-- REQUIREMENT --
Set down each entry below exactly as it stands.

-- RECORDS FOR PROCESSING --
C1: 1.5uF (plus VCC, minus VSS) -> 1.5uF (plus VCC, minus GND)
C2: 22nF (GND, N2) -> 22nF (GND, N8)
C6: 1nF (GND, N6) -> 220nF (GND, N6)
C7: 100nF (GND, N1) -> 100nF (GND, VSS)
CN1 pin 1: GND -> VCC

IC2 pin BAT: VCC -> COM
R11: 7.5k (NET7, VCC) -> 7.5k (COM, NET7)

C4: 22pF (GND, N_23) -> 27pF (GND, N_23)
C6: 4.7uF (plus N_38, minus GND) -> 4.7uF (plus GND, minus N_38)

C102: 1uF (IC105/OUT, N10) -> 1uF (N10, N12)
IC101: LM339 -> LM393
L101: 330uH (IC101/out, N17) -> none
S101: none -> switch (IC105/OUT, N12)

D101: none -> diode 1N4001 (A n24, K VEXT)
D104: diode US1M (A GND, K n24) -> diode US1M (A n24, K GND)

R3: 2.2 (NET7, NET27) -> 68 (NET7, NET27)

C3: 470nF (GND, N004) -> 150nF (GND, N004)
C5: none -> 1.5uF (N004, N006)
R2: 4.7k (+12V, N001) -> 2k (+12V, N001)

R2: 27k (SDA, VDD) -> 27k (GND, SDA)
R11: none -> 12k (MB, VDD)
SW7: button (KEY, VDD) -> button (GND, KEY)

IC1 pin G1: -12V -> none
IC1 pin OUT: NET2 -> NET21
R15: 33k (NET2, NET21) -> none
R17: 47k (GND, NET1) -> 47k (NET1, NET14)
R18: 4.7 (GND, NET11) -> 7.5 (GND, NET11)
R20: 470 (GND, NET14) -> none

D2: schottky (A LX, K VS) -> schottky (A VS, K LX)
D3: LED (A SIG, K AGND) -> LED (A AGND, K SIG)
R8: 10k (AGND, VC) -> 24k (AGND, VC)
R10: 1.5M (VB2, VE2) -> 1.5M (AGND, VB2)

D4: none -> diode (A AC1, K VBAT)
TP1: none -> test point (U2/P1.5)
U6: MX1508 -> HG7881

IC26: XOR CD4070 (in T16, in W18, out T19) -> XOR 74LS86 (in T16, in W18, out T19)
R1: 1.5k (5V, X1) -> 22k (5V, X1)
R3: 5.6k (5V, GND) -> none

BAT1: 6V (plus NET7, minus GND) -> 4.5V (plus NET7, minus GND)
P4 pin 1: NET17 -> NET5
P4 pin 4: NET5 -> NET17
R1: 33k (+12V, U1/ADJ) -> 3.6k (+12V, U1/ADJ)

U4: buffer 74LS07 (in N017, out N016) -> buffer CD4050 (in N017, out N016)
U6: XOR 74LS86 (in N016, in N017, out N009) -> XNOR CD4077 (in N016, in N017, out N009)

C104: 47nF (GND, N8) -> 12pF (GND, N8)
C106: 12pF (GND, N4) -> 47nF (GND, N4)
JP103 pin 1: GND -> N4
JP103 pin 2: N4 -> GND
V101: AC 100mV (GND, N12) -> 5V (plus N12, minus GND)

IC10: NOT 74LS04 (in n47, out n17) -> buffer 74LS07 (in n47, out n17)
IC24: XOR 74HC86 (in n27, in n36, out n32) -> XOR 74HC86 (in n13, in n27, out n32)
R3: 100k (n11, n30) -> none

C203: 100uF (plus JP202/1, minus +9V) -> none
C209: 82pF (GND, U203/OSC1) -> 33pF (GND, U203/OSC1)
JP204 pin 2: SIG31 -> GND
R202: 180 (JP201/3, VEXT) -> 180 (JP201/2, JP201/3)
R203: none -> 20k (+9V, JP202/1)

-- ANSWER --
C1: 1.5uF (plus VCC, minus VSS) -> 1.5uF (plus VCC, minus GND)
C2: 22nF (GND, N2) -> 22nF (GND, N8)
C6: 1nF (GND, N6) -> 220nF (GND, N6)
C7: 100nF (GND, N1) -> 100nF (GND, VSS)
CN1 pin 1: GND -> VCC

IC2 pin BAT: VCC -> COM
R11: 7.5k (NET7, VCC) -> 7.5k (COM, NET7)

C4: 22pF (GND, N_23) -> 27pF (GND, N_23)
C6: 4.7uF (plus N_38, minus GND) -> 4.7uF (plus GND, minus N_38)

C102: 1uF (IC105/OUT, N10) -> 1uF (N10, N12)
IC101: LM339 -> LM393
L101: 330uH (IC101/out, N17) -> none
S101: none -> switch (IC105/OUT, N12)

D101: none -> diode 1N4001 (A n24, K VEXT)
D104: diode US1M (A GND, K n24) -> diode US1M (A n24, K GND)

R3: 2.2 (NET7, NET27) -> 68 (NET7, NET27)

C3: 470nF (GND, N004) -> 150nF (GND, N004)
C5: none -> 1.5uF (N004, N006)
R2: 4.7k (+12V, N001) -> 2k (+12V, N001)

R2: 27k (SDA, VDD) -> 27k (GND, SDA)
R11: none -> 12k (MB, VDD)
SW7: button (KEY, VDD) -> button (GND, KEY)

IC1 pin G1: -12V -> none
IC1 pin OUT: NET2 -> NET21
R15: 33k (NET2, NET21) -> none
R17: 47k (GND, NET1) -> 47k (NET1, NET14)
R18: 4.7 (GND, NET11) -> 7.5 (GND, NET11)
R20: 470 (GND, NET14) -> none

D2: schottky (A LX, K VS) -> schottky (A VS, K LX)
D3: LED (A SIG, K AGND) -> LED (A AGND, K SIG)
R8: 10k (AGND, VC) -> 24k (AGND, VC)
R10: 1.5M (VB2, VE2) -> 1.5M (AGND, VB2)

D4: none -> diode (A AC1, K VBAT)
TP1: none -> test point (U2/P1.5)
U6: MX1508 -> HG7881

IC26: XOR CD4070 (in T16, in W18, out T19) -> XOR 74LS86 (in T16, in W18, out T19)
R1: 1.5k (5V, X1) -> 22k (5V, X1)
R3: 5.6k (5V, GND) -> none

BAT1: 6V (plus NET7, minus GND) -> 4.5V (plus NET7, minus GND)
P4 pin 1: NET17 -> NET5
P4 pin 4: NET5 -> NET17
R1: 33k (+12V, U1/ADJ) -> 3.6k (+12V, U1/ADJ)

U4: buffer 74LS07 (in N017, out N016) -> buffer CD4050 (in N017, out N016)
U6: XOR 74LS86 (in N016, in N017, out N009) -> XNOR CD4077 (in N016, in N017, out N009)

C104: 47nF (GND, N8) -> 12pF (GND, N8)
C106: 12pF (GND, N4) -> 47nF (GND, N4)
JP103 pin 1: GND -> N4
JP103 pin 2: N4 -> GND
V101: AC 100mV (GND, N12) -> 5V (plus N12, minus GND)

IC10: NOT 74LS04 (in n47, out n17) -> buffer 74LS07 (in n47, out n17)
IC24: XOR 74HC86 (in n27, in n36, out n32) -> XOR 74HC86 (in n13, in n27, out n32)
R3: 100k (n11, n30) -> none

C203: 100uF (plus JP202/1, minus +9V) -> none
C209: 82pF (GND, U203/OSC1) -> 33pF (GND, U203/OSC1)
JP204 pin 2: SIG31 -> GND
R202: 180 (JP201/3, VEXT) -> 180 (JP201/2, JP201/3)
R203: none -> 20k (+9V, JP202/1)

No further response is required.